**Problem description:** Copy out each line in the listing below where the word "imagery" appears.

Top of Working data

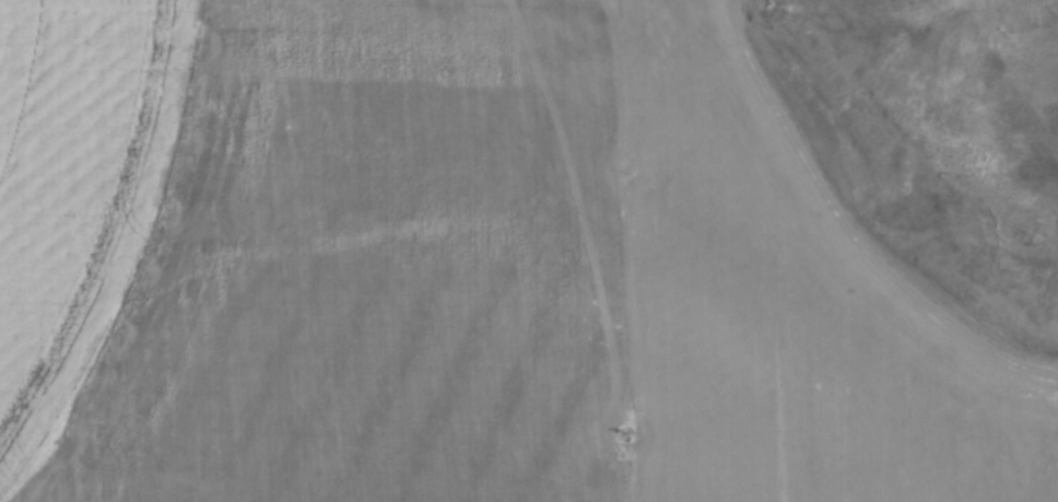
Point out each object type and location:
crop: (461, 268)

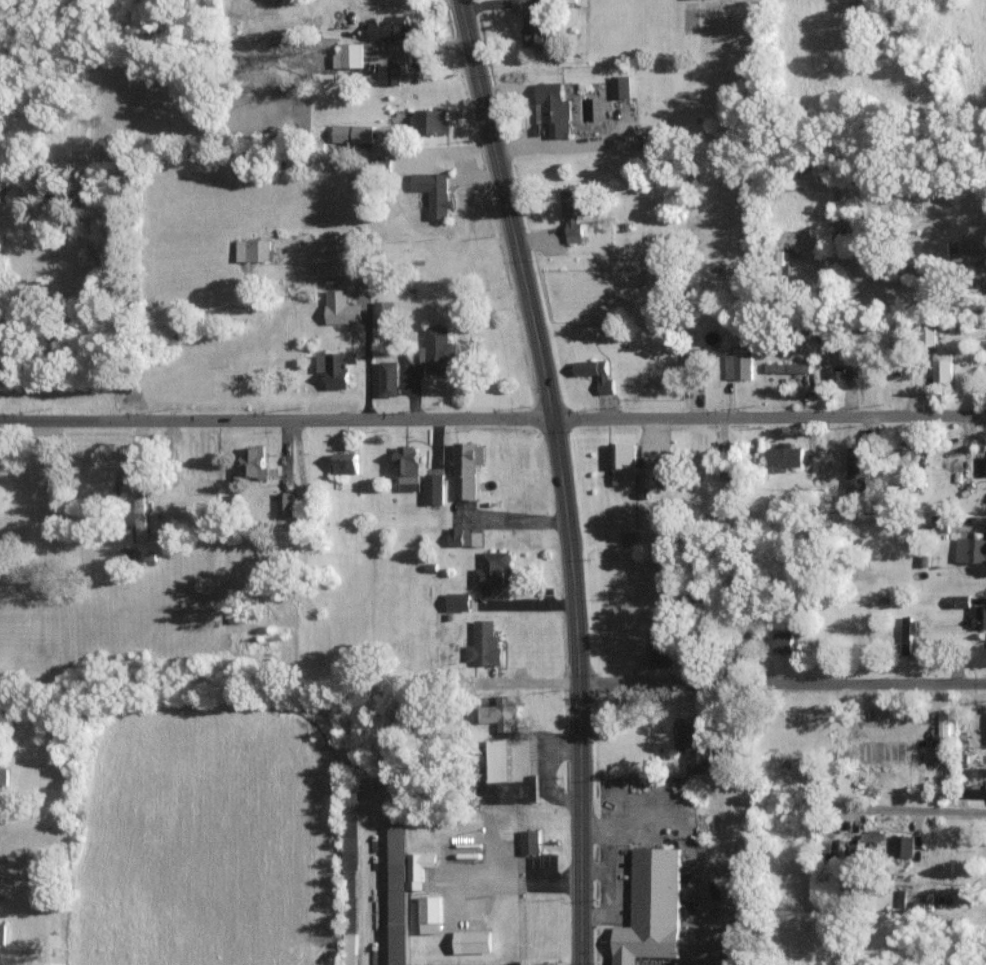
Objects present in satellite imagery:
building: (559, 1)
building: (391, 28)
building: (535, 31)
building: (348, 56)
building: (388, 75)
building: (620, 86)
building: (553, 109)
building: (430, 121)
building: (352, 133)
building: (433, 192)
building: (573, 212)
building: (253, 250)
building: (970, 250)
road: (912, 268)
building: (342, 309)
building: (384, 314)
building: (928, 337)
building: (440, 350)
building: (738, 366)
building: (787, 367)
building: (942, 367)
building: (337, 369)
building: (596, 374)
building: (838, 377)
building: (390, 379)
road: (281, 423)
road: (774, 426)
building: (785, 455)
building: (346, 463)
building: (255, 464)
building: (982, 465)
building: (629, 467)
building: (409, 468)
building: (468, 469)
building: (857, 470)
road: (570, 477)
building: (435, 490)
building: (286, 504)
building: (140, 517)
building: (466, 538)
building: (971, 550)
building: (127, 553)
building: (432, 568)
building: (493, 576)
building: (957, 601)
building: (460, 602)
building: (977, 617)
building: (908, 634)
building: (782, 642)
building: (485, 643)
building: (662, 654)
building: (979, 655)
road: (788, 689)
building: (499, 713)
building: (942, 731)
building: (901, 739)
building: (872, 741)
building: (693, 748)
building: (505, 767)
building: (978, 771)
building: (3, 776)
building: (975, 792)
road: (905, 814)
building: (531, 842)
building: (903, 844)
building: (420, 869)
road: (613, 869)
building: (352, 878)
building: (399, 894)
building: (901, 897)
building: (652, 909)
building: (432, 915)
building: (2, 932)
building: (473, 942)
building: (470, 964)

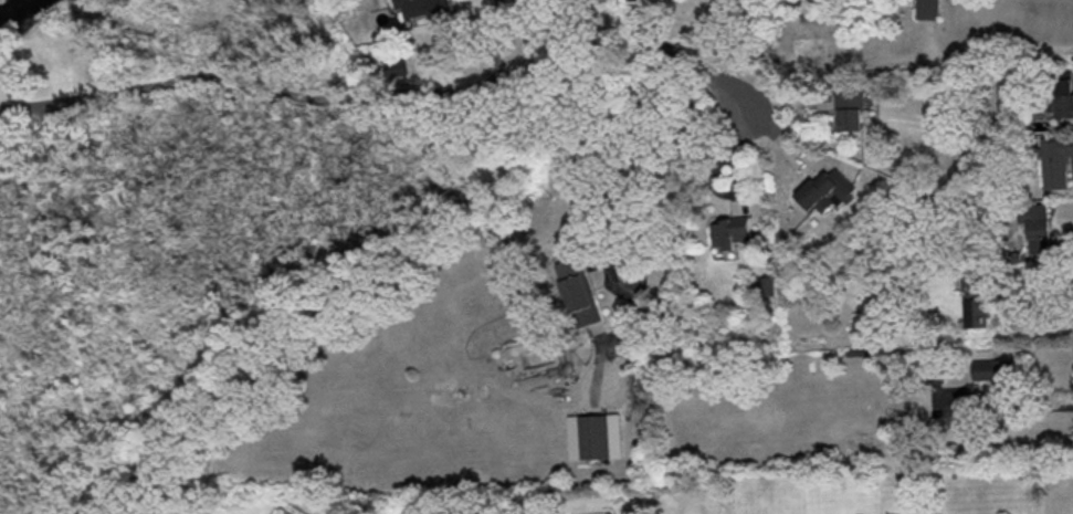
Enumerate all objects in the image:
road: (347, 0)
building: (422, 8)
building: (927, 9)
river: (15, 11)
road: (999, 47)
building: (395, 67)
road: (696, 68)
building: (1064, 93)
road: (336, 99)
road: (50, 102)
building: (849, 110)
road: (639, 156)
building: (1055, 161)
building: (1035, 226)
building: (730, 232)
building: (762, 283)
building: (578, 291)
building: (974, 303)
road: (1005, 303)
park: (68, 312)
building: (993, 369)
road: (1017, 409)
building: (593, 436)

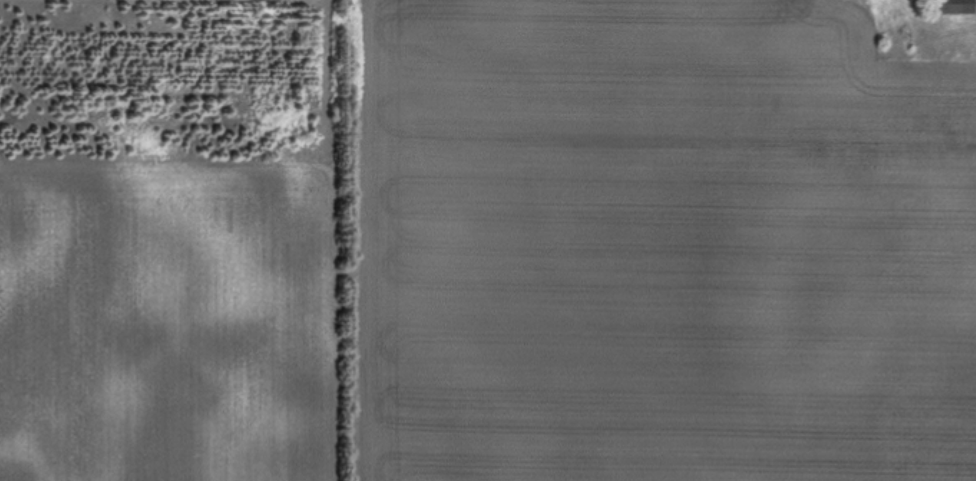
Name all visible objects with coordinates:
building: (954, 8)
road: (968, 29)

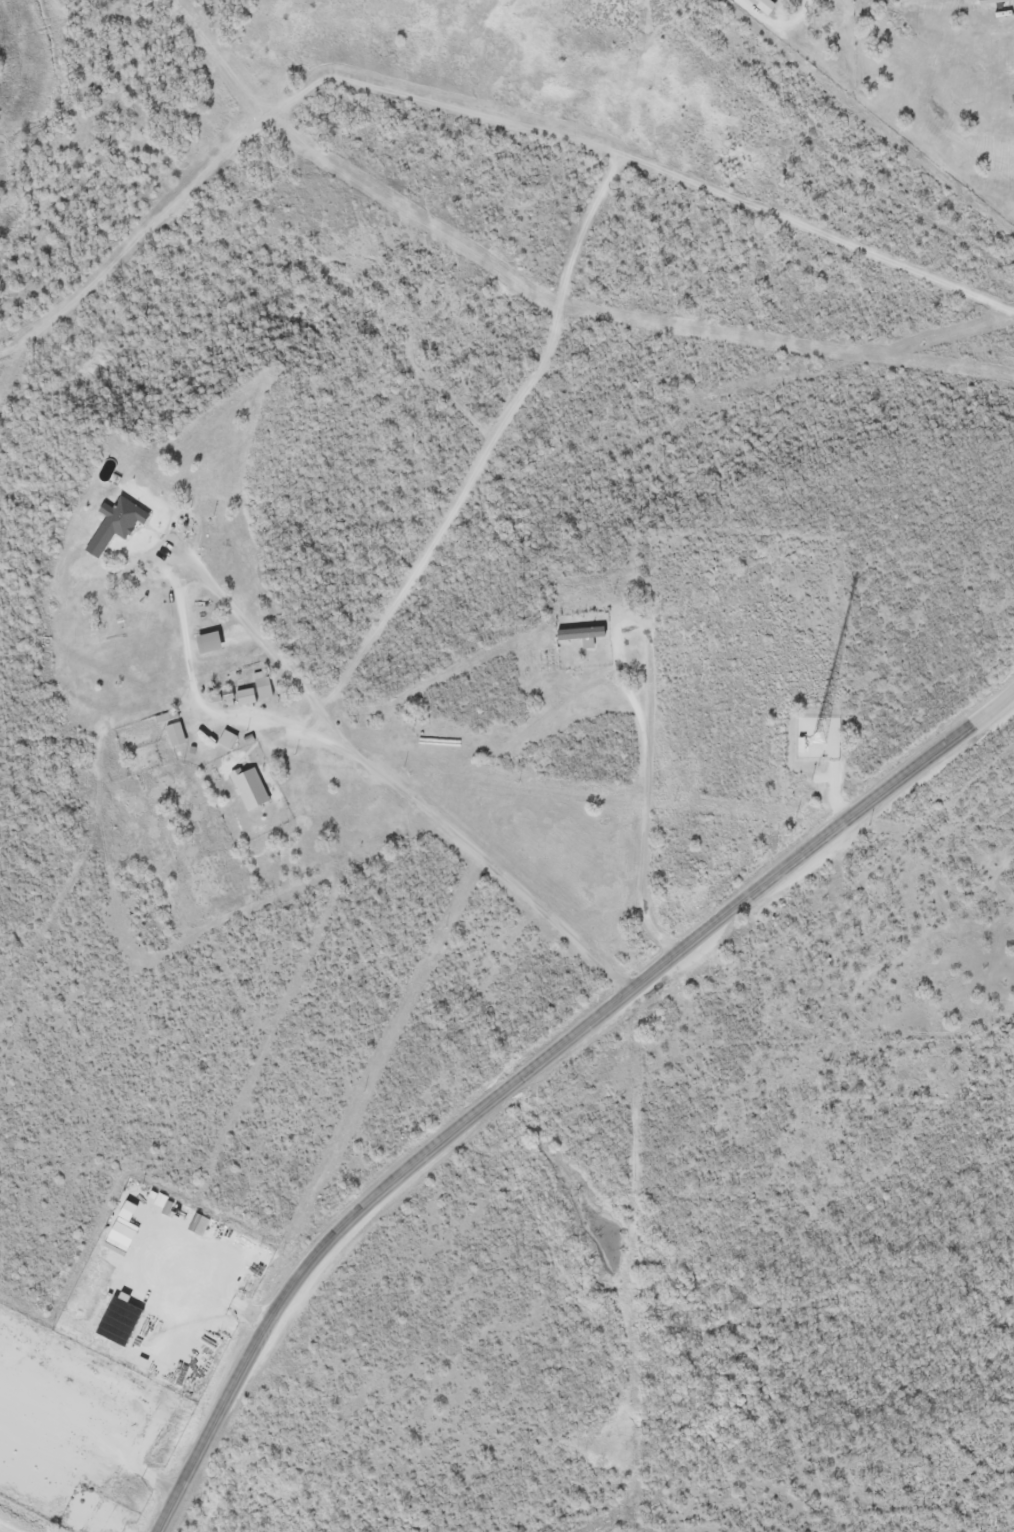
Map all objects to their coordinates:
building: (994, 1)
building: (763, 2)
road: (757, 12)
building: (116, 520)
building: (580, 633)
building: (208, 641)
building: (262, 684)
building: (245, 695)
building: (175, 732)
building: (228, 737)
road: (387, 782)
building: (250, 788)
road: (538, 1069)
building: (123, 1224)
building: (118, 1320)

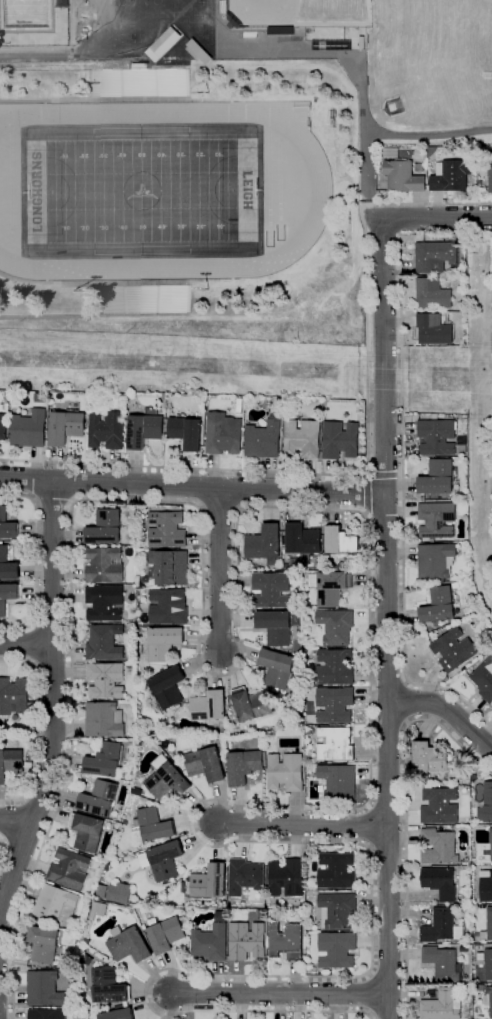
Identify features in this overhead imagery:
park: (107, 8)
park: (174, 8)
park: (299, 12)
park: (107, 38)
building: (164, 42)
building: (361, 43)
building: (331, 44)
building: (197, 50)
road: (35, 56)
road: (283, 58)
road: (73, 63)
building: (137, 67)
building: (139, 82)
road: (115, 100)
road: (231, 101)
road: (428, 133)
building: (431, 150)
building: (390, 153)
road: (365, 158)
building: (489, 170)
building: (450, 176)
building: (402, 177)
park: (140, 190)
track: (149, 190)
track: (320, 193)
road: (437, 216)
building: (436, 256)
road: (115, 281)
building: (432, 294)
building: (141, 298)
road: (257, 315)
road: (95, 316)
building: (433, 329)
building: (462, 342)
road: (385, 354)
building: (94, 397)
building: (280, 401)
building: (239, 404)
building: (433, 416)
building: (3, 427)
building: (66, 427)
building: (28, 429)
building: (144, 429)
building: (107, 430)
building: (186, 432)
building: (222, 434)
building: (436, 437)
building: (302, 438)
building: (262, 440)
building: (339, 440)
building: (461, 441)
road: (366, 457)
road: (35, 463)
road: (55, 463)
building: (437, 477)
road: (191, 485)
road: (361, 493)
road: (403, 495)
road: (54, 501)
road: (219, 509)
building: (436, 520)
building: (7, 524)
building: (104, 528)
road: (36, 530)
building: (166, 530)
road: (69, 536)
building: (302, 539)
building: (340, 541)
building: (263, 543)
road: (35, 560)
building: (435, 561)
building: (8, 564)
building: (104, 565)
building: (169, 567)
road: (218, 569)
road: (37, 571)
road: (69, 575)
building: (455, 585)
building: (329, 587)
building: (271, 590)
road: (36, 592)
building: (8, 596)
road: (69, 596)
building: (104, 603)
building: (438, 606)
building: (167, 607)
building: (335, 626)
building: (275, 627)
building: (441, 629)
road: (32, 642)
building: (105, 642)
building: (164, 643)
road: (26, 644)
building: (453, 649)
building: (306, 651)
road: (70, 652)
road: (16, 658)
road: (0, 661)
building: (334, 667)
building: (276, 668)
road: (70, 672)
road: (214, 674)
building: (107, 680)
building: (483, 680)
building: (169, 687)
building: (14, 696)
road: (71, 700)
road: (53, 702)
road: (412, 703)
building: (250, 704)
building: (334, 705)
building: (208, 706)
road: (447, 709)
building: (105, 720)
road: (70, 727)
building: (215, 727)
building: (309, 728)
road: (37, 742)
building: (334, 744)
road: (387, 755)
building: (30, 756)
building: (107, 759)
building: (428, 759)
road: (69, 761)
building: (11, 763)
building: (207, 764)
building: (244, 766)
building: (185, 770)
building: (285, 772)
road: (371, 780)
building: (168, 781)
building: (337, 782)
road: (62, 795)
building: (100, 798)
building: (486, 805)
building: (439, 806)
road: (55, 814)
road: (405, 818)
road: (17, 820)
road: (13, 821)
building: (112, 824)
road: (301, 824)
road: (367, 825)
building: (152, 826)
building: (88, 832)
building: (437, 846)
road: (2, 851)
building: (484, 851)
building: (166, 860)
road: (35, 864)
building: (70, 869)
road: (8, 871)
building: (337, 871)
building: (245, 876)
building: (287, 877)
building: (210, 882)
road: (27, 883)
building: (439, 883)
building: (486, 886)
building: (118, 893)
building: (54, 901)
road: (2, 902)
building: (99, 910)
building: (337, 910)
building: (222, 915)
building: (262, 915)
building: (66, 916)
building: (274, 917)
building: (442, 927)
building: (487, 927)
road: (14, 929)
building: (167, 935)
road: (371, 939)
building: (248, 940)
building: (287, 941)
building: (211, 942)
building: (44, 944)
building: (130, 944)
building: (337, 949)
road: (404, 953)
building: (443, 964)
building: (488, 964)
road: (170, 972)
road: (156, 976)
road: (191, 976)
road: (237, 976)
road: (218, 977)
road: (295, 977)
building: (478, 980)
building: (481, 984)
building: (109, 986)
building: (44, 988)
road: (148, 992)
building: (463, 992)
road: (277, 993)
road: (369, 994)
road: (413, 994)
road: (14, 997)
building: (488, 999)
road: (152, 1005)
road: (166, 1005)
road: (240, 1005)
road: (188, 1006)
road: (278, 1006)
road: (299, 1006)
road: (337, 1006)
building: (442, 1006)
building: (48, 1014)
building: (118, 1014)
road: (14, 1017)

Bottom of Working data

**Answer box:**
Objects present in satellite imagery:
Identify features in this overhead imagery:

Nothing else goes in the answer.